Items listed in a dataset
================================
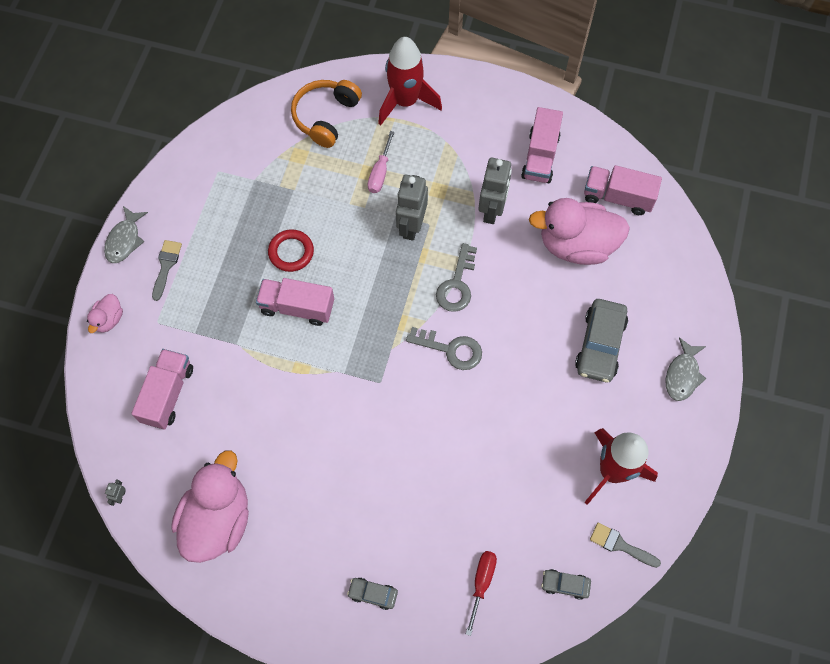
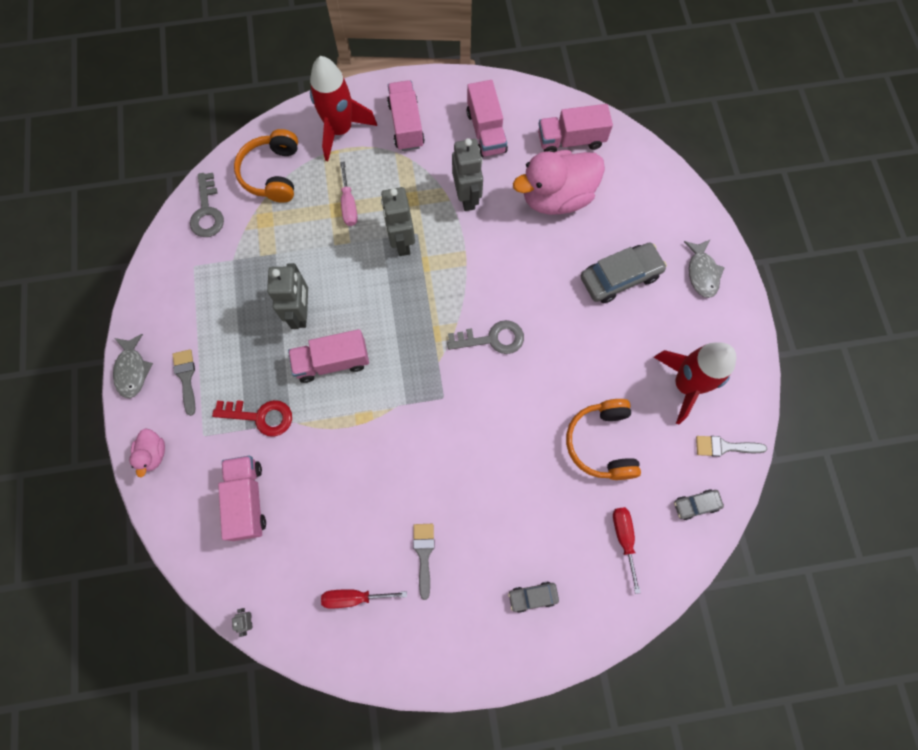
camera: 25 degrees left, 5 degrees up
(213, 328) = (261, 416): none -> red key
(218, 519) = (354, 597): pink duck -> red screwdriver
(291, 252) = (301, 313): red ring -> grey robot
(295, 511) = (424, 554): none -> grey brush
(457, 284) = (469, 277): grey key -> grey key (207, 212)
(468, 121) = (406, 125): none -> pink truck
(505, 488) = (602, 443): none -> orange headphones
(600, 344) = (620, 277): grey car -> grey car turned 105 degrees counterclockwise

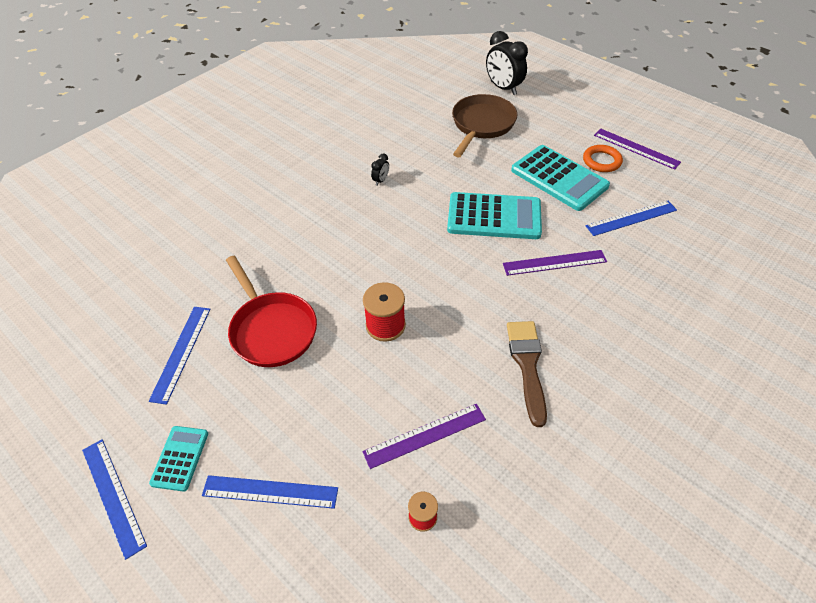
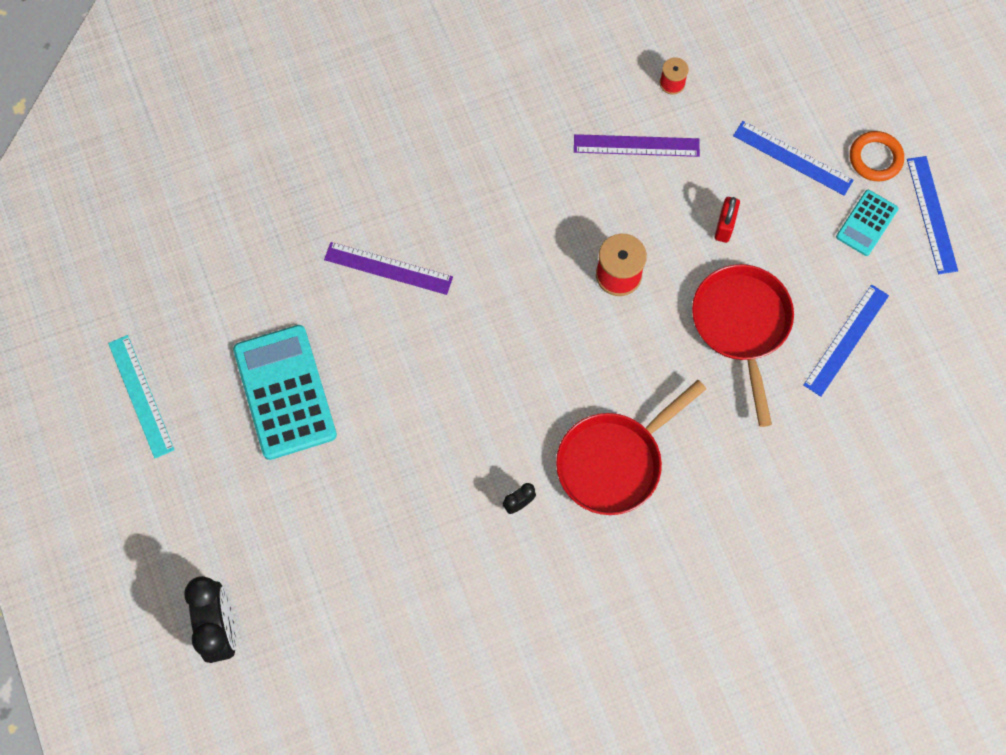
camera: 155 degrees left, 20 degrees up
(314, 398) = (724, 226): none -> red padlock
(331, 219) = (614, 462): none -> red pan
(482, 125) = (313, 552): brown pan -> none
(494, 216) = (411, 368): turquoise calculator -> none
(527, 365) = (501, 167): brown brush -> none
(601, 161) = (206, 395): orange ring -> orange ring (875, 158)
(631, 218) = (251, 287): blue ruler -> none
(636, 148) = (141, 396): purple ruler -> turquoise ruler

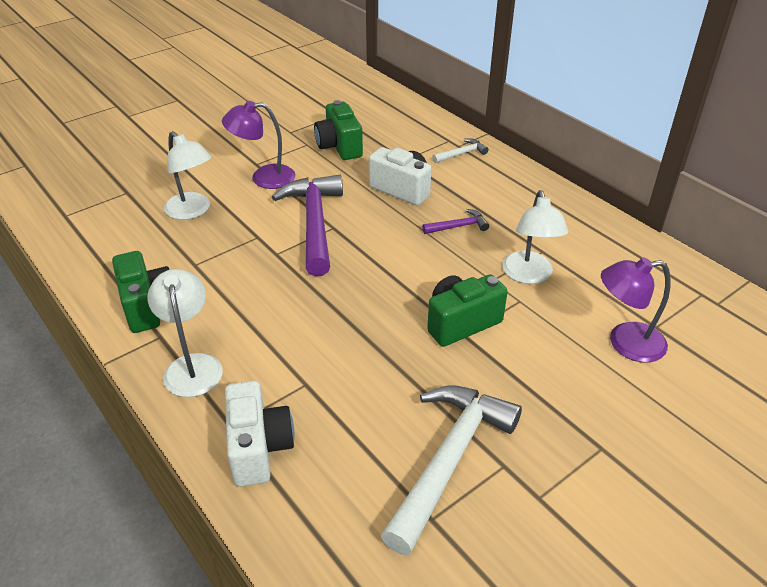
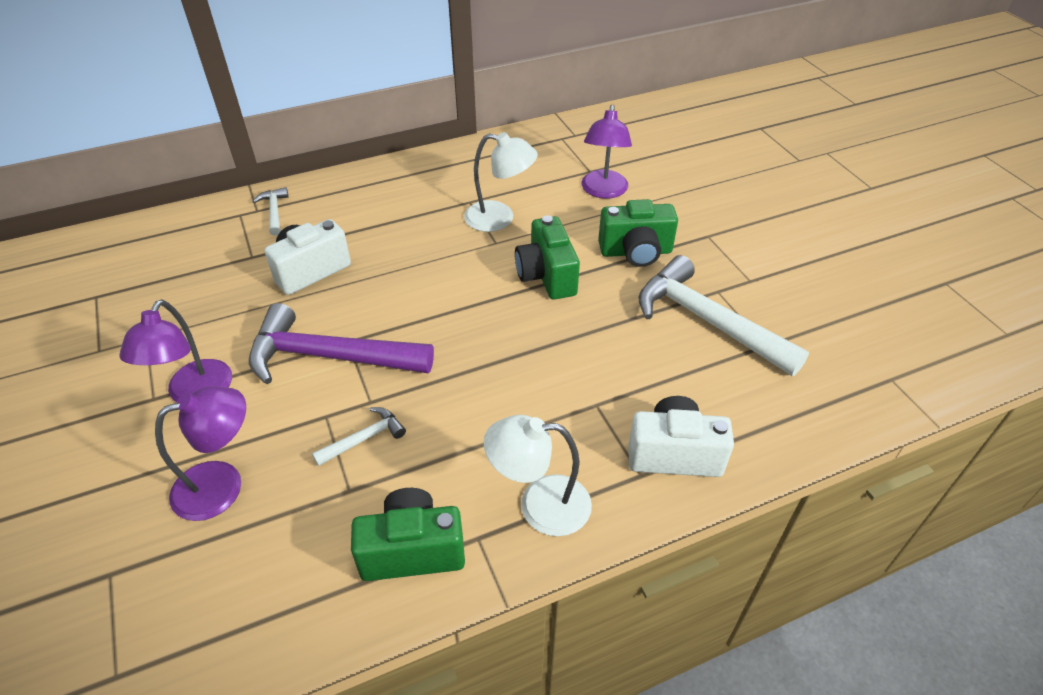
camera: 75 degrees left, 5 degrees up
(192, 211) = (222, 484): white lamp -> purple lamp
(240, 260) = (364, 438): none -> white hammer
(339, 146) = (178, 307): green camera -> green camera (636, 252)
(458, 226) = (403, 244): purple hammer -> none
================================
Please reproduce the entries above exactly, omitting every picture.

[Written solution]
camera: 25 degrees left, 5 degrees up
(213, 328) = (261, 416): none -> red key
(218, 519) = (354, 597): pink duck -> red screwdriver
(291, 252) = (301, 313): red ring -> grey robot
(295, 511) = (424, 554): none -> grey brush
(457, 284) = (469, 277): grey key -> grey key (207, 212)
(468, 121) = (406, 125): none -> pink truck
(505, 488) = (602, 443): none -> orange headphones
(600, 344) = (620, 277): grey car -> grey car turned 105 degrees counterclockwise

camera: 155 degrees left, 20 degrees up
(314, 398) = (724, 226): none -> red padlock
(331, 219) = (614, 462): none -> red pan
(482, 125) = (313, 552): brown pan -> none
(494, 216) = (411, 368): turquoise calculator -> none
(527, 365) = (501, 167): brown brush -> none
(601, 161) = (206, 395): orange ring -> orange ring (875, 158)
(631, 218) = (251, 287): blue ruler -> none
(636, 148) = (141, 396): purple ruler -> turquoise ruler

camera: 75 degrees left, 5 degrees up
(192, 211) = (222, 484): white lamp -> purple lamp
(240, 260) = (364, 438): none -> white hammer
(339, 146) = (178, 307): green camera -> green camera (636, 252)
(458, 226) = (403, 244): purple hammer -> none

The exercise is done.